#### DATA EXTRACT ####

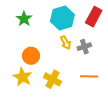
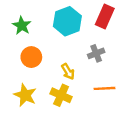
yellow arrow: (66, 43) -> (68, 72), moved
orange circle: (31, 56) -> (31, 57), moved

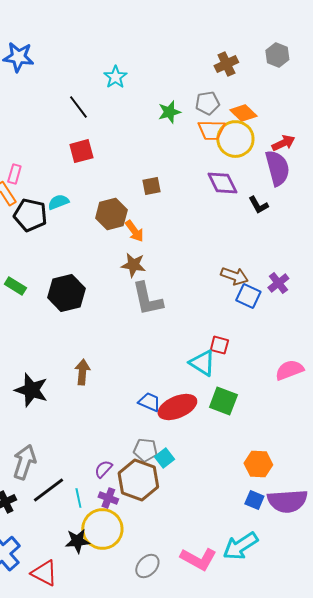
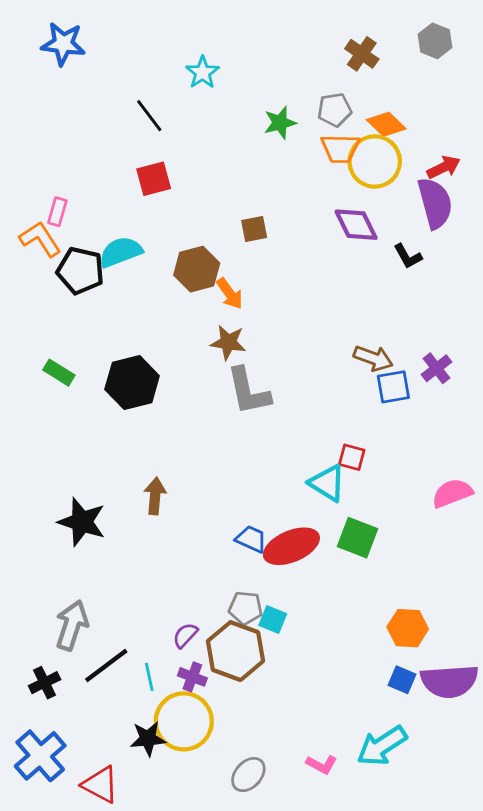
brown cross: (226, 64) -> (362, 54), turned -30
cyan semicircle: (58, 202) -> (121, 252), size x1.4
blue square: (248, 296) -> (393, 387), turned -35
cyan square: (164, 458) -> (273, 619), turned -30
pink L-shape: (198, 559) -> (322, 764), size x0.6

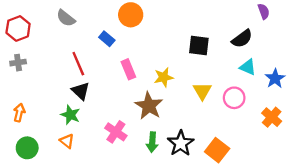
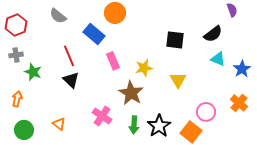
blue rectangle: (107, 39) -> (94, 34), size x1.5
pink circle: (234, 98) -> (206, 112), moved
green star: (70, 115) -> (33, 72), moved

####

WORK REQUIRED:
When copying the data above, repeat every word exactly and drop the pictures.

SOLUTION FOR THIS PROBLEM:
yellow arrow: (66, 43) -> (68, 72), moved
orange circle: (31, 56) -> (31, 57), moved

brown cross: (226, 64) -> (362, 54), turned -30
cyan semicircle: (58, 202) -> (121, 252), size x1.4
blue square: (248, 296) -> (393, 387), turned -35
cyan square: (164, 458) -> (273, 619), turned -30
pink L-shape: (198, 559) -> (322, 764), size x0.6

blue rectangle: (107, 39) -> (94, 34), size x1.5
pink circle: (234, 98) -> (206, 112), moved
green star: (70, 115) -> (33, 72), moved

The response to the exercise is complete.